Try it:
Print nothing except the lines of the listing below from the line with "R207: 47k (AGND, RC) -> 47k (+5V, RC)" to the line with "SW202: button (+5V, AGND)", each exactly as written, both ends included.

Supplied records:

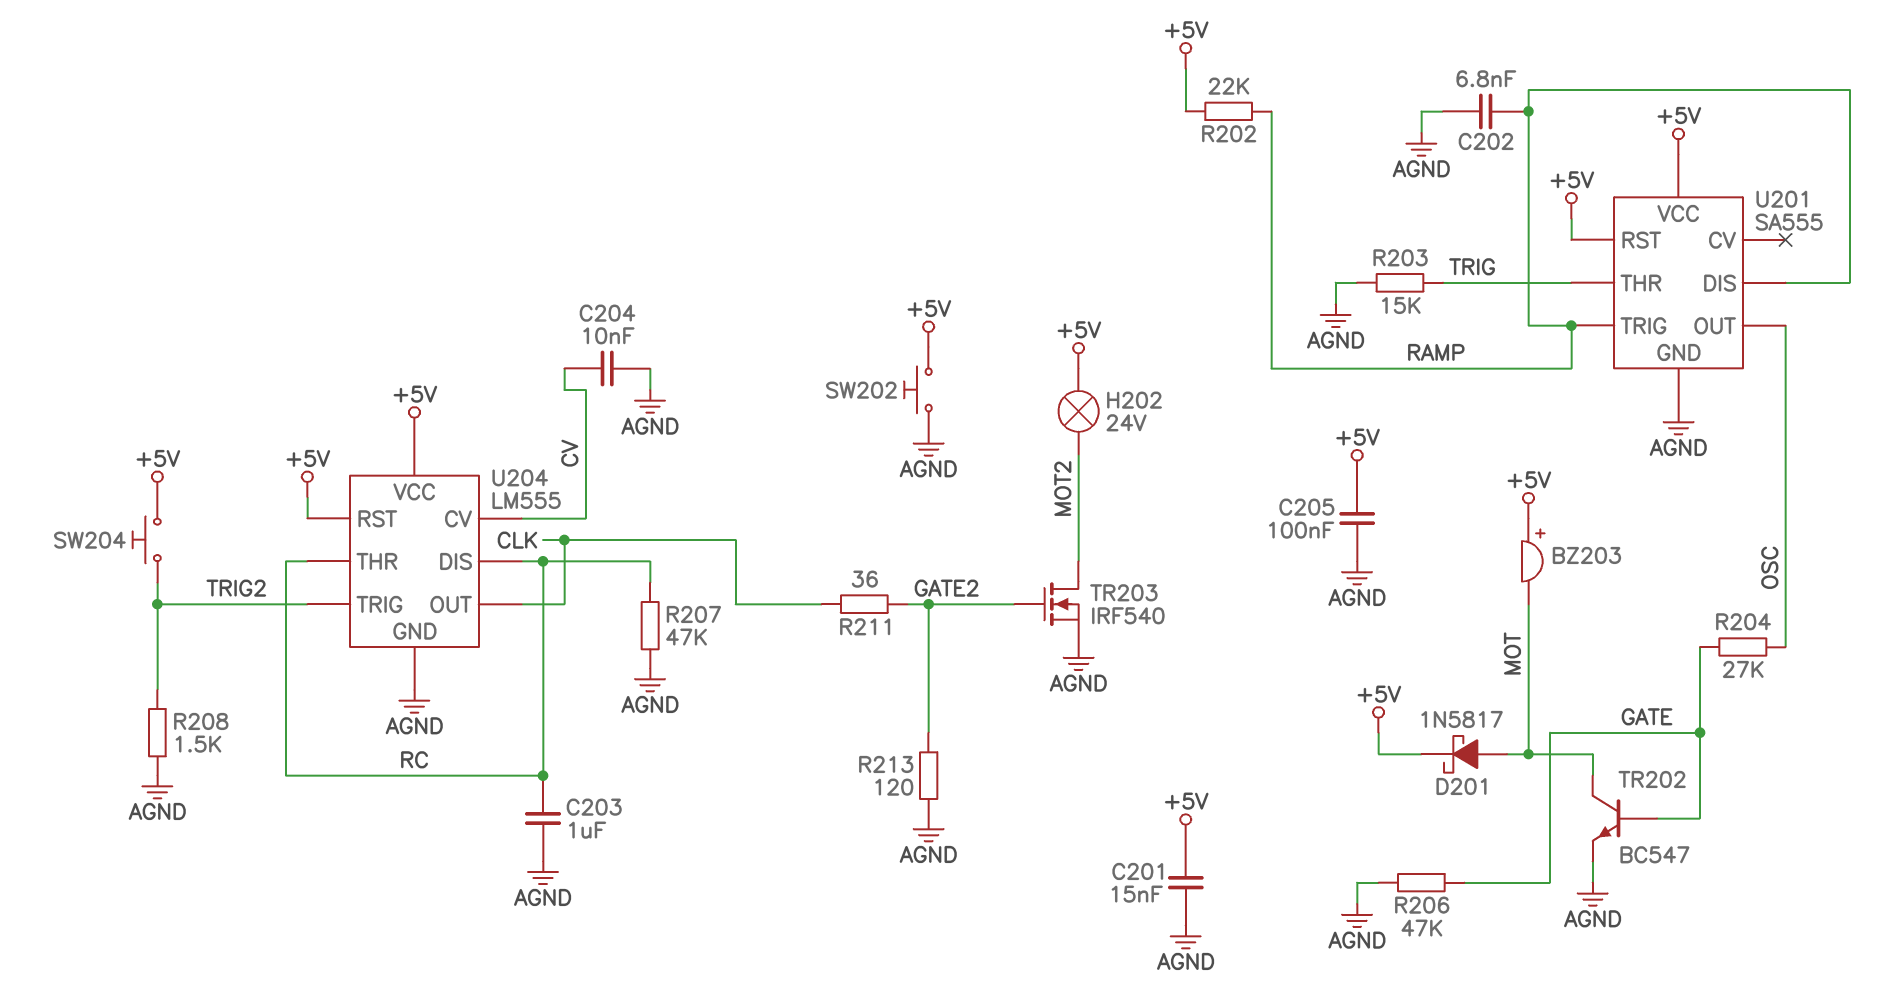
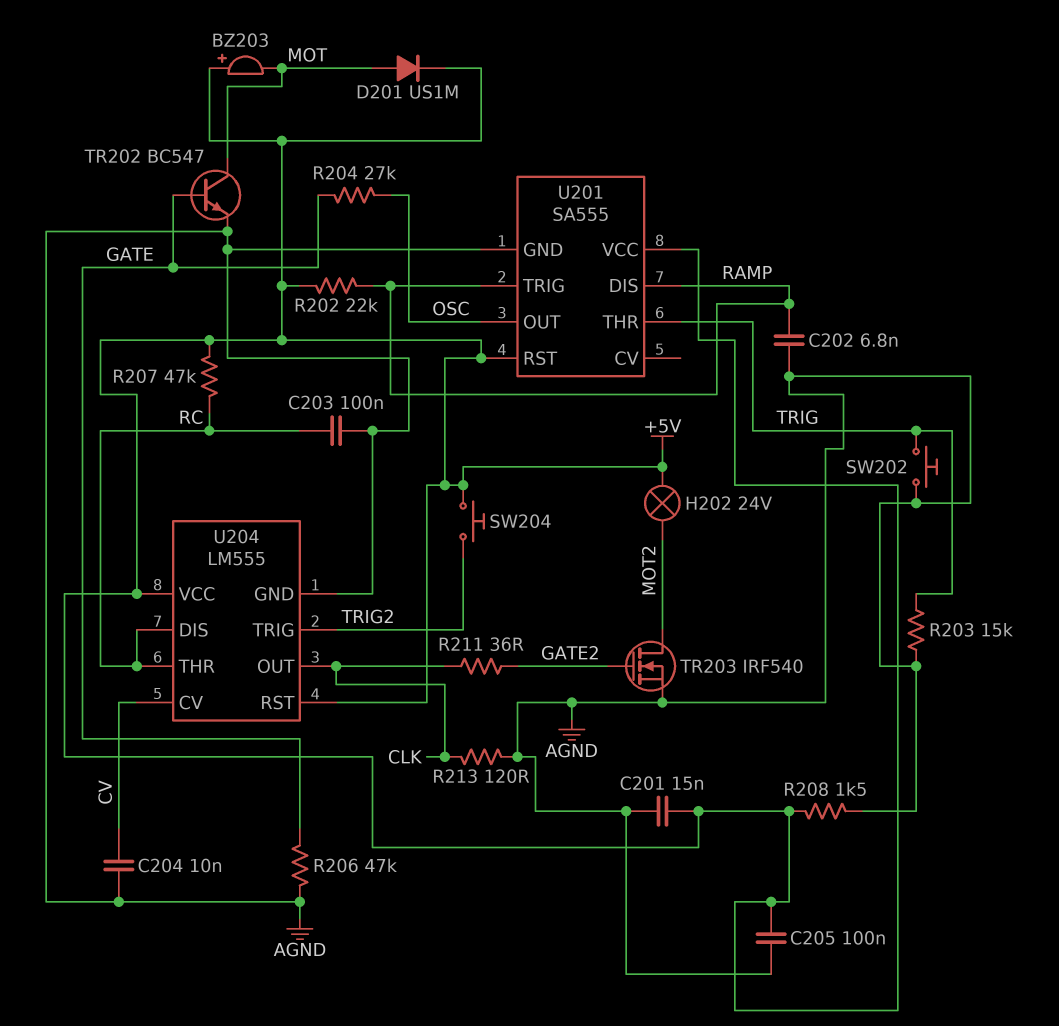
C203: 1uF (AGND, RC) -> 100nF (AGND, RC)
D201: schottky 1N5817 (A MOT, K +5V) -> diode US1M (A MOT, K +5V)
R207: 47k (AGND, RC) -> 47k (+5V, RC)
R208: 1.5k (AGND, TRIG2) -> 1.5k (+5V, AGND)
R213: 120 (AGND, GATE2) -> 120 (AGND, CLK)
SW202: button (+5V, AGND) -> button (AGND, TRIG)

---

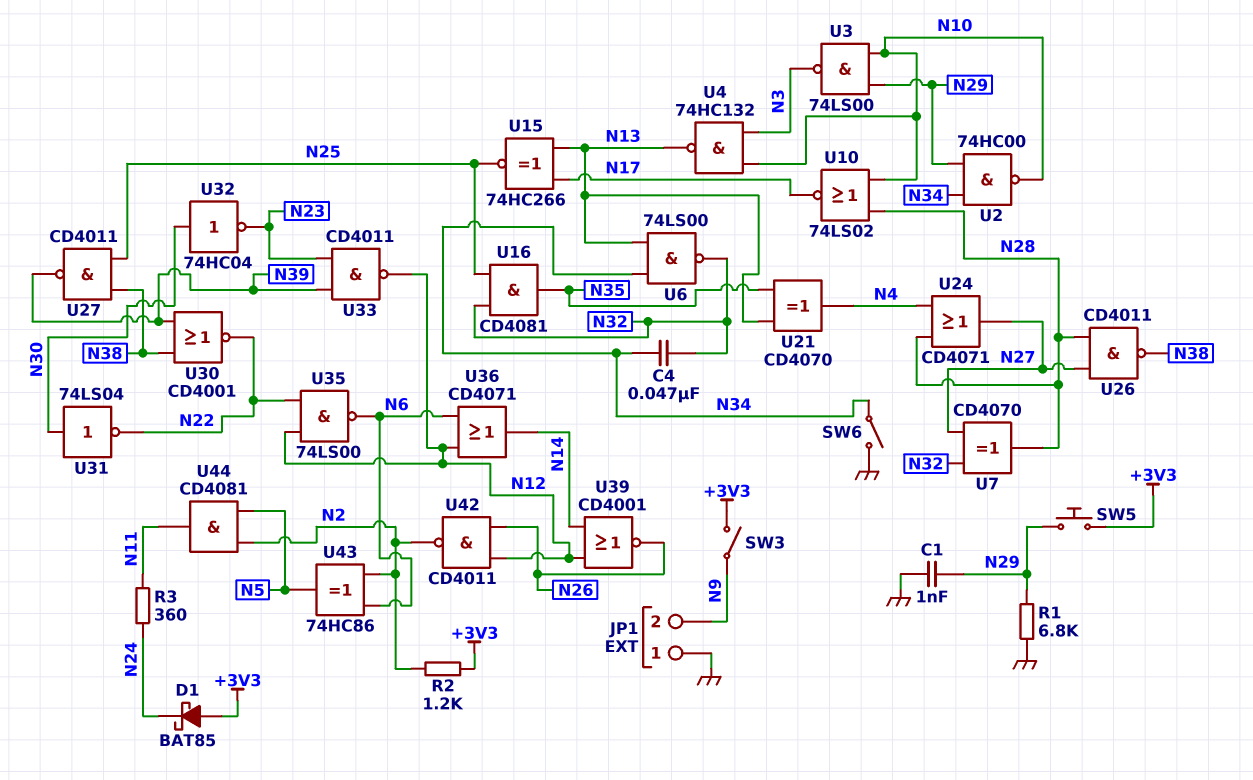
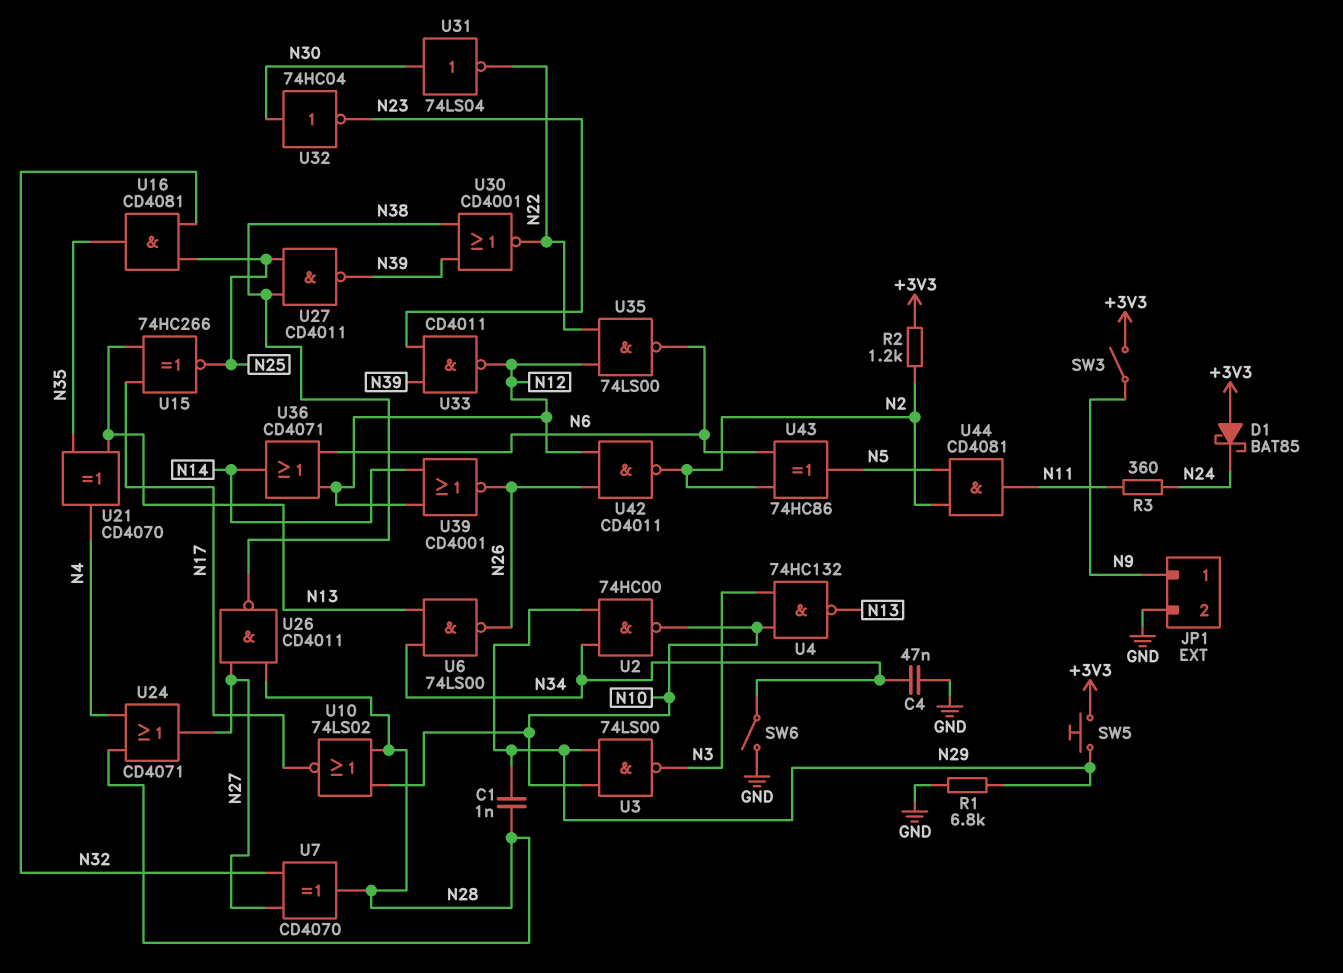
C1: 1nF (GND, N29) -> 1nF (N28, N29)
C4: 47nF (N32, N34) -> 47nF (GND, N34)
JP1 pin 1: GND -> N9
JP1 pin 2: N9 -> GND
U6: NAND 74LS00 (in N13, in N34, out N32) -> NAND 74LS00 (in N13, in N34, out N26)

--

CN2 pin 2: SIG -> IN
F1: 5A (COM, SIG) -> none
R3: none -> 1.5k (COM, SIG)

Final answer:
R207: 47k (AGND, RC) -> 47k (+5V, RC)
R208: 1.5k (AGND, TRIG2) -> 1.5k (+5V, AGND)
R213: 120 (AGND, GATE2) -> 120 (AGND, CLK)
SW202: button (+5V, AGND) -> button (AGND, TRIG)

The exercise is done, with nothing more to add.